Segment Open

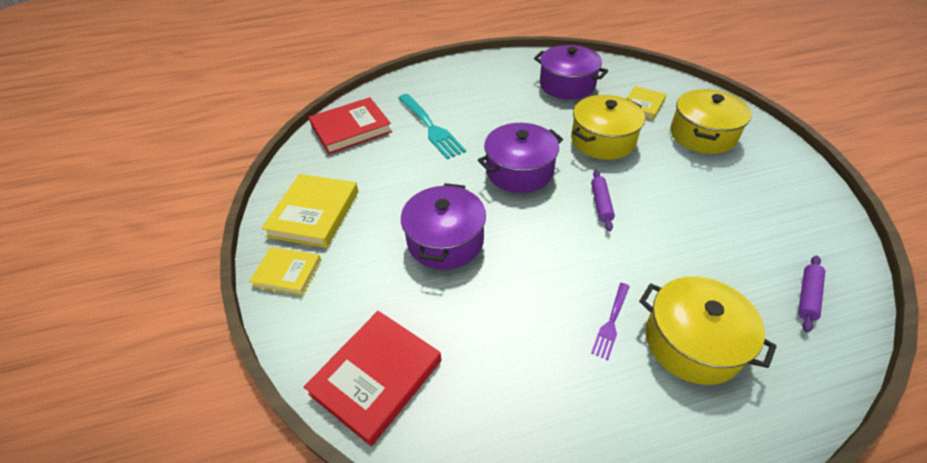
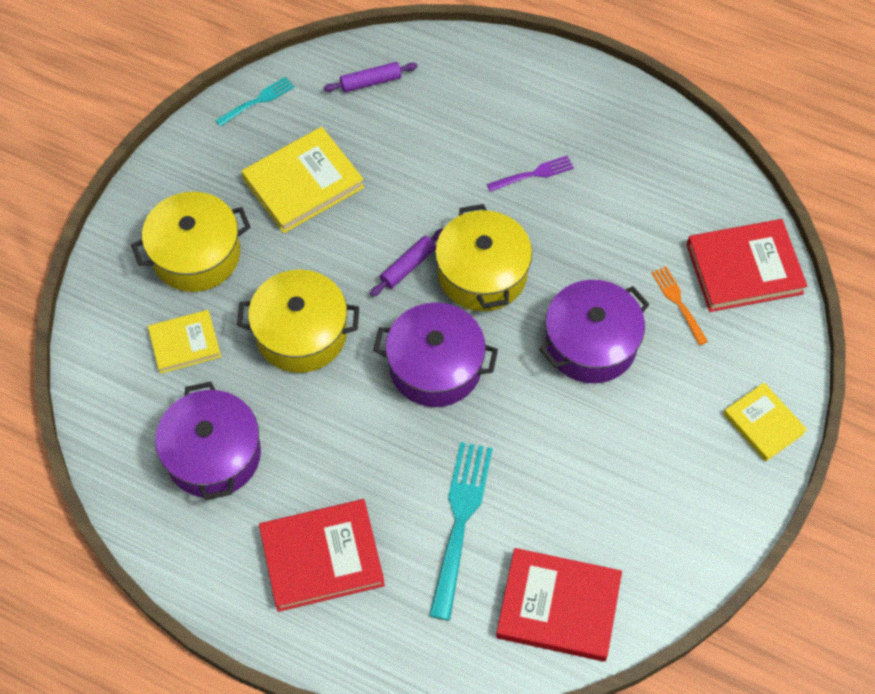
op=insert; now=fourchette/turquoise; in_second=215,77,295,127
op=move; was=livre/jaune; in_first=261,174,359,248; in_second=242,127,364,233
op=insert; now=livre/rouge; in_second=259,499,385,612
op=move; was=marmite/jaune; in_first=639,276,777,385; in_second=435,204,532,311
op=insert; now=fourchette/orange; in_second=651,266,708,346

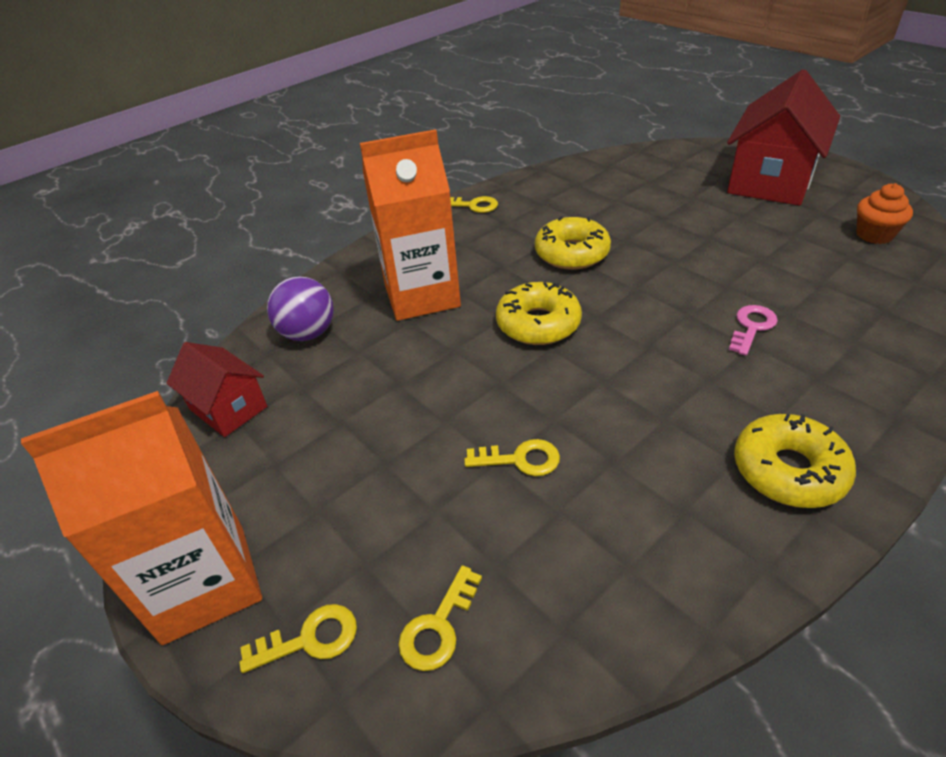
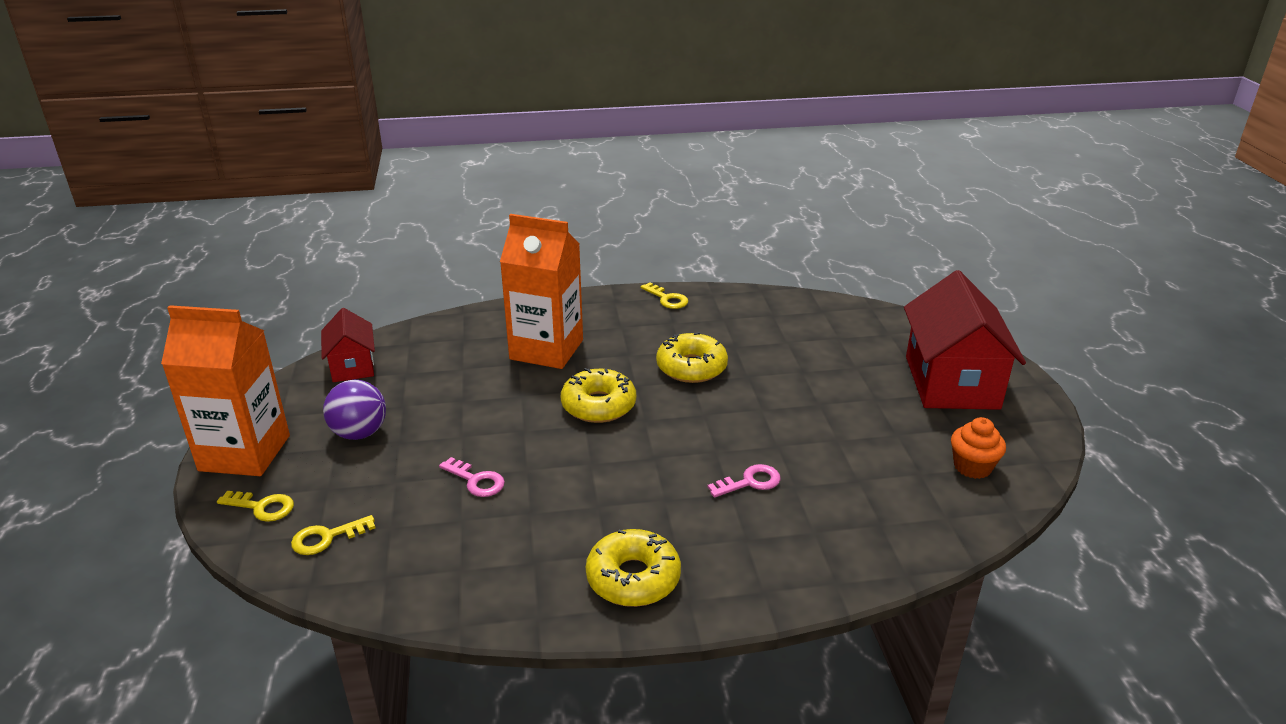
op=move; was=balle/violet; in_first=267,276,334,341; in_second=323,380,386,440
op=recolor; was=clé/jaune; now=clé/rose; in_first=464,439,560,476; in_second=439,457,505,497
op=rotate; was=maison/rouge; in_first=727,70,840,206; in_second=904,270,1026,410; clockwise=-60

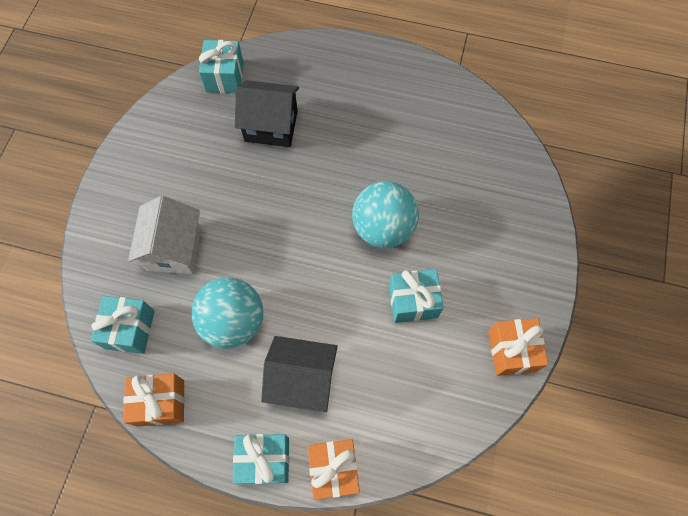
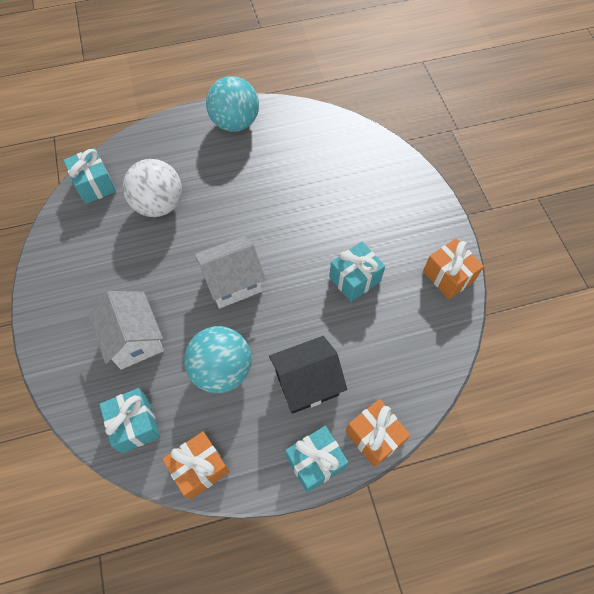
op=replace; was=maison/noir; now=balle/blanc; in_first=235,80,299,147; in_second=123,159,182,217
op=insert; now=maison/blanc; in_second=195,236,266,309
op=move; was=balle/turquoise; in_first=352,181,419,248; in_second=206,76,259,132

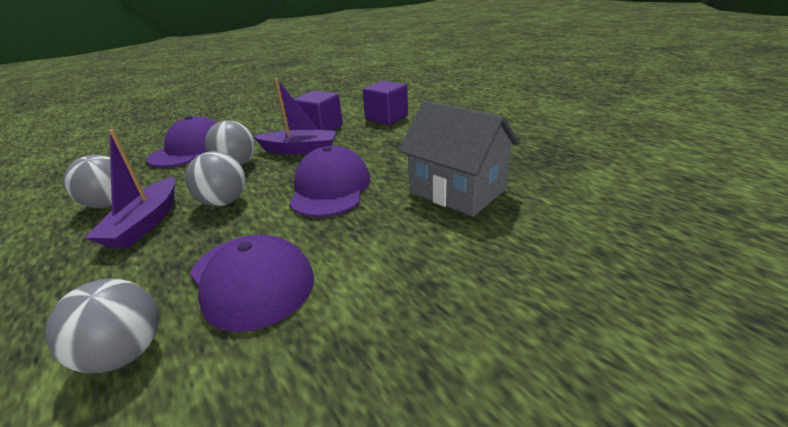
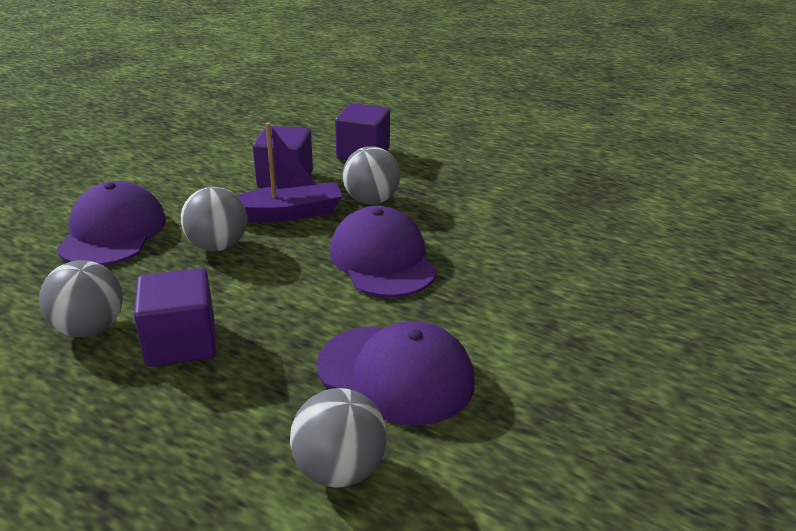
op=replace; was=bateau/violet; now=cube/violet; in_first=84,129,175,248; in_second=134,268,216,367
op=move; was=balle/gris; in_first=185,151,246,206; in_second=342,146,400,205
op=delete; was=maison/gris; in_first=399,100,520,217

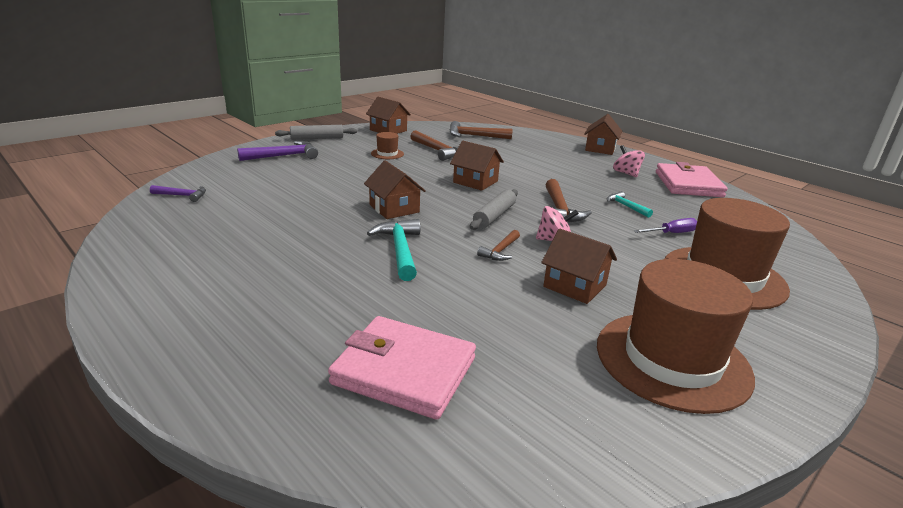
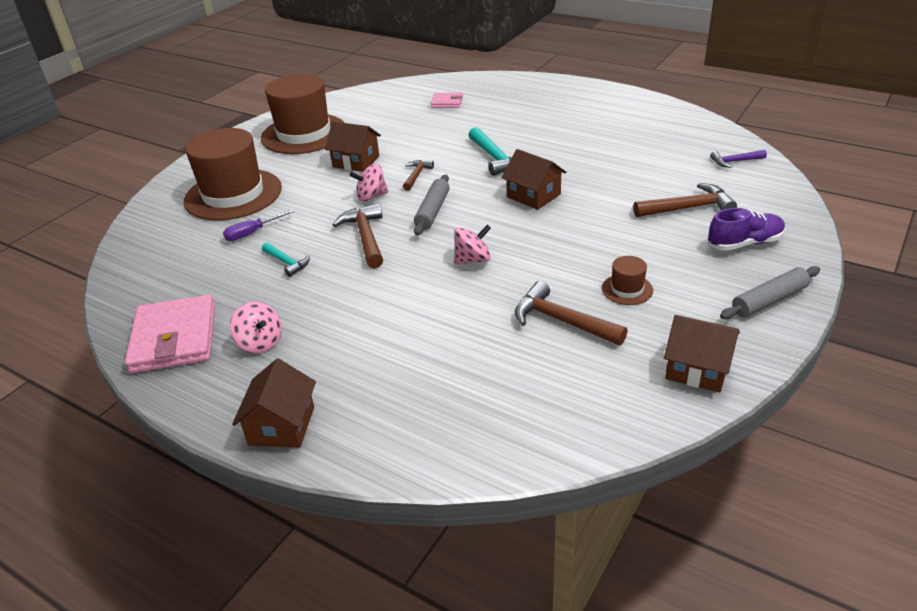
op=resize; was=portefeuille/rose; in_first=328,316,476,420; in_second=430,93,463,108; ratio=0.5
op=replace; was=maison/marron; now=toupie/rose; in_first=450,141,504,191; in_second=454,224,491,264
op=move; was=marteau/marron; in_first=450,121,513,139; in_second=633,183,737,217
op=replace; was=marteau/violet; now=chaussure/violet; in_first=237,141,318,161; in_second=708,208,786,251

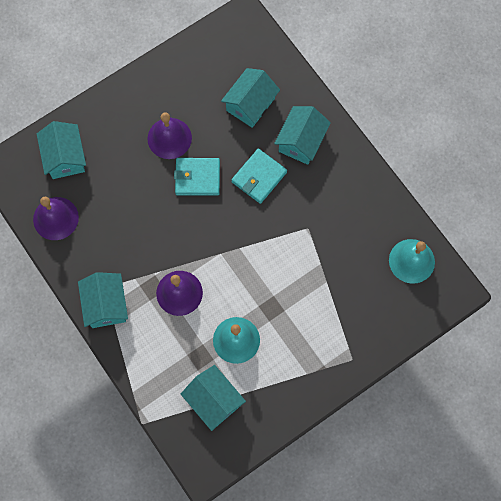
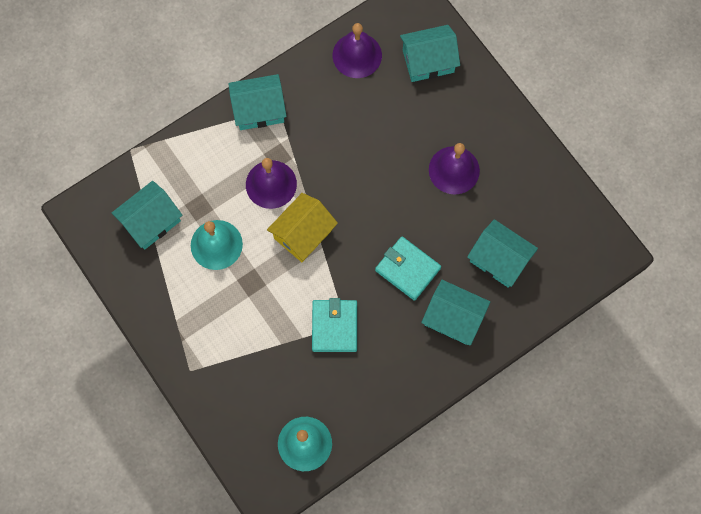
op=insert; now=maison/jaune; in_second=267,193,338,262
op=move; was=portefeuille/turquoise; in_first=174,158,220,196; in_second=312,298,357,352

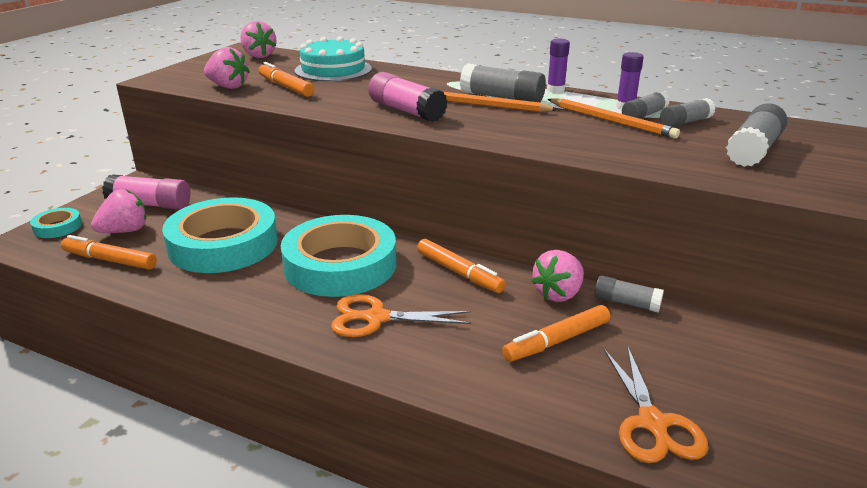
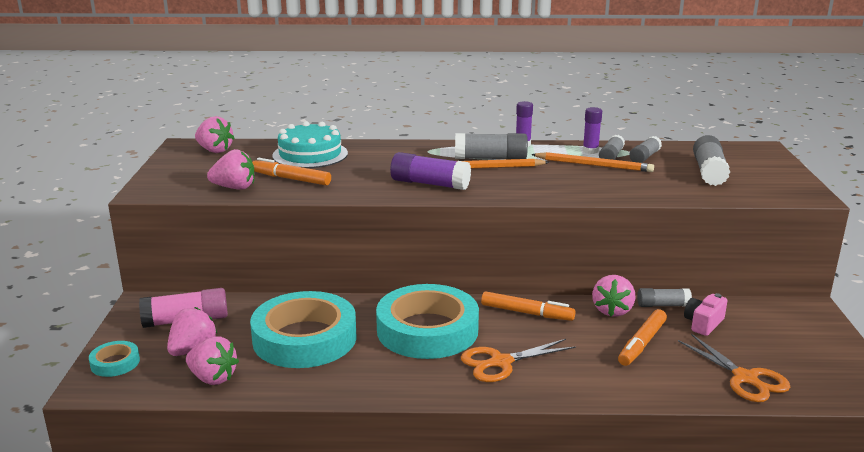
op=replace; was=feutre/orange; now=fraise/rose; in_first=61,235,157,270; in_second=186,336,239,385
op=recolor; was=bâton de colle/rose; now=bâton de colle/violet; in_first=368,72,448,122; in_second=390,152,471,190
op=insert; now=appareil photo/rose; in_second=684,293,727,336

Segment Closed

▶ [The problem]:
The listing is to be repeated exactly, with its pictures removed.

▶ [Output for this task]:
op=insert; now=fourchette/turquoise; in_second=215,77,295,127
op=move; was=livre/jaune; in_first=261,174,359,248; in_second=242,127,364,233
op=insert; now=livre/rouge; in_second=259,499,385,612
op=move; was=marmite/jaune; in_first=639,276,777,385; in_second=435,204,532,311
op=insert; now=fourchette/orange; in_second=651,266,708,346

op=move; was=balle/violet; in_first=267,276,334,341; in_second=323,380,386,440
op=recolor; was=clé/jaune; now=clé/rose; in_first=464,439,560,476; in_second=439,457,505,497
op=rotate; was=maison/rouge; in_first=727,70,840,206; in_second=904,270,1026,410; clockwise=-60

op=replace; was=maison/noir; now=balle/blanc; in_first=235,80,299,147; in_second=123,159,182,217
op=insert; now=maison/blanc; in_second=195,236,266,309
op=move; was=balle/turquoise; in_first=352,181,419,248; in_second=206,76,259,132

op=replace; was=bateau/violet; now=cube/violet; in_first=84,129,175,248; in_second=134,268,216,367
op=move; was=balle/gris; in_first=185,151,246,206; in_second=342,146,400,205
op=delete; was=maison/gris; in_first=399,100,520,217

op=resize; was=portefeuille/rose; in_first=328,316,476,420; in_second=430,93,463,108; ratio=0.5
op=replace; was=maison/marron; now=toupie/rose; in_first=450,141,504,191; in_second=454,224,491,264
op=move; was=marteau/marron; in_first=450,121,513,139; in_second=633,183,737,217
op=replace; was=marteau/violet; now=chaussure/violet; in_first=237,141,318,161; in_second=708,208,786,251

op=insert; now=maison/jaune; in_second=267,193,338,262
op=move; was=portefeuille/turquoise; in_first=174,158,220,196; in_second=312,298,357,352

op=replace; was=feutre/orange; now=fraise/rose; in_first=61,235,157,270; in_second=186,336,239,385
op=recolor; was=bâton de colle/rose; now=bâton de colle/violet; in_first=368,72,448,122; in_second=390,152,471,190
op=insert; now=appareil photo/rose; in_second=684,293,727,336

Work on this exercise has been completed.